## Instruction
Collect every line in the items below that contains the string "bass". Treat uppercase and lowercase as different.

-- Begin Recorded information --

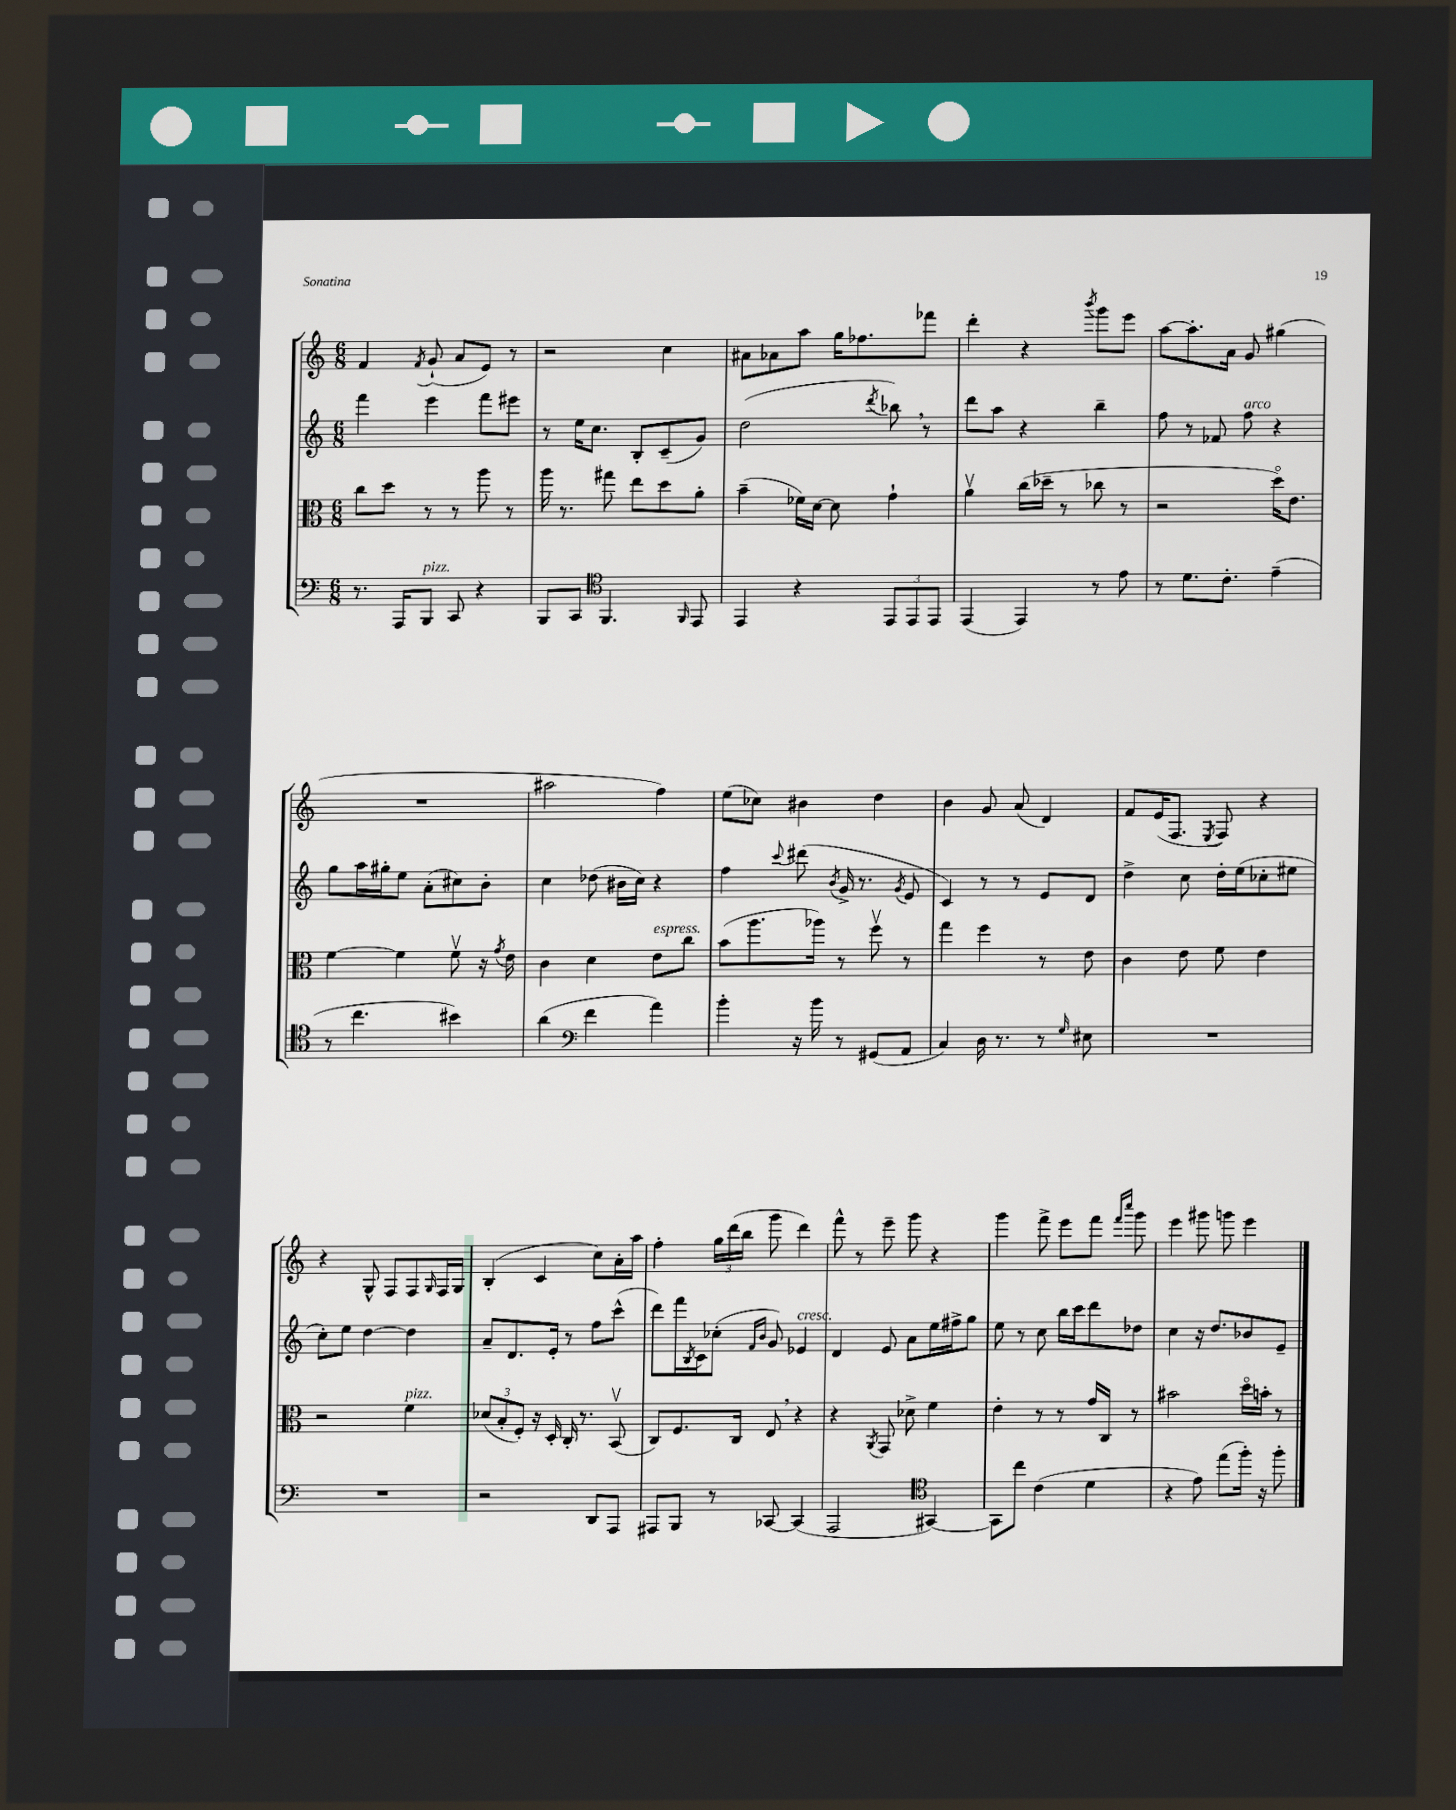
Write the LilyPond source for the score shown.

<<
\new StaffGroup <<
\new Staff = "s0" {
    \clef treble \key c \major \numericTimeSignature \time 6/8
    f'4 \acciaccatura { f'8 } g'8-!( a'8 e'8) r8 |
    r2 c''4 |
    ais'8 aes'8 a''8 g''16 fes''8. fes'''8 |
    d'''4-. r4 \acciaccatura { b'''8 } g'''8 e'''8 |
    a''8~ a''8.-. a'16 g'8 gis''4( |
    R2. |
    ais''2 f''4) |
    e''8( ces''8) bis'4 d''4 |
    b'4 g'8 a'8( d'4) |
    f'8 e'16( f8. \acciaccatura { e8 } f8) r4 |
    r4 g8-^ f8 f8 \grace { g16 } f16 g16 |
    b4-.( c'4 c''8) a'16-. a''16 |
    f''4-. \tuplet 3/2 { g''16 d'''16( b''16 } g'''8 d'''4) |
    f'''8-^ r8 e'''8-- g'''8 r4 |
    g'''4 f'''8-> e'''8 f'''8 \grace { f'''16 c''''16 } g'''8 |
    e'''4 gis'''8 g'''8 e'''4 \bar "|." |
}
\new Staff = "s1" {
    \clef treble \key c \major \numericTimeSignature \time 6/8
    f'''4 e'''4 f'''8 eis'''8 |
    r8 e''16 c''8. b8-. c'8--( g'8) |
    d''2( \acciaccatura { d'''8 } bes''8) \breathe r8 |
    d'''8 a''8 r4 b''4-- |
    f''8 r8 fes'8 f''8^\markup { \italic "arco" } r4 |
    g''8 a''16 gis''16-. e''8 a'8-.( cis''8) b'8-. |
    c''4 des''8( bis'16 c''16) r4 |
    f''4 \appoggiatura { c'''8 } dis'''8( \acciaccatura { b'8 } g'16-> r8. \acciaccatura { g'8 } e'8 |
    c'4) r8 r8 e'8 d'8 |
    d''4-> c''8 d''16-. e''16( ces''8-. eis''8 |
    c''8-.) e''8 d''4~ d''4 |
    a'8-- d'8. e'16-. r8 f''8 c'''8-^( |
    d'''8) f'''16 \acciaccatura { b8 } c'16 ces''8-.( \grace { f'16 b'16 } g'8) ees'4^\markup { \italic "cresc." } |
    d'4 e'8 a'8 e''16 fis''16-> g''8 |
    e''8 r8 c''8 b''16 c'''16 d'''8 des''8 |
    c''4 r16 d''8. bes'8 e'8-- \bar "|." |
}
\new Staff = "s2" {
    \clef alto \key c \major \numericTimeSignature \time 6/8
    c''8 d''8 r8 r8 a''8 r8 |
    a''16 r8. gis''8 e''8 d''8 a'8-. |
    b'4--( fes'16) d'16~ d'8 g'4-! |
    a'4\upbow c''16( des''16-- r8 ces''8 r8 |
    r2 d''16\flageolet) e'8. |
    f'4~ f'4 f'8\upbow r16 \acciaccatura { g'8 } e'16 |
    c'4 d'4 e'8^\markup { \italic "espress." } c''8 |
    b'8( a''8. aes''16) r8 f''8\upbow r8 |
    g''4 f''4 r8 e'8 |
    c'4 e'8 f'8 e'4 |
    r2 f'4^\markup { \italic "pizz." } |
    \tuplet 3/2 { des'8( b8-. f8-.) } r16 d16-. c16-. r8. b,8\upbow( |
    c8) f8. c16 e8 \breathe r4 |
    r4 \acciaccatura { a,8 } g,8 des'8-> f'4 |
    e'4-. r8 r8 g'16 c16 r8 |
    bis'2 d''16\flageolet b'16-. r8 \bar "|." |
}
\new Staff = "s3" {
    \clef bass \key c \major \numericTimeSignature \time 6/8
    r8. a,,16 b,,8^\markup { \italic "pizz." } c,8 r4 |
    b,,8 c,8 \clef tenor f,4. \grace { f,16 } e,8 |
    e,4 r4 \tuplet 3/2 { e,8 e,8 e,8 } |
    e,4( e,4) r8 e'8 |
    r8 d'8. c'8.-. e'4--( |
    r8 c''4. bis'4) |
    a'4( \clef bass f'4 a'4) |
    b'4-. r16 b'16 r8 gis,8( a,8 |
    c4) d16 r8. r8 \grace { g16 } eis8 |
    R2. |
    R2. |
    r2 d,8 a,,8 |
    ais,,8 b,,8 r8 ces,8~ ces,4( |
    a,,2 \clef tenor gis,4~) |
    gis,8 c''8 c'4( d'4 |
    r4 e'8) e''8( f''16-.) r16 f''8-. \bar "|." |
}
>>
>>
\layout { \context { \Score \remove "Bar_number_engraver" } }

-- End Recorded information --

## Result for this task
    \clef bass \key c \major \numericTimeSignature \time 6/8
    a'4( \clef bass f'4 a'4) |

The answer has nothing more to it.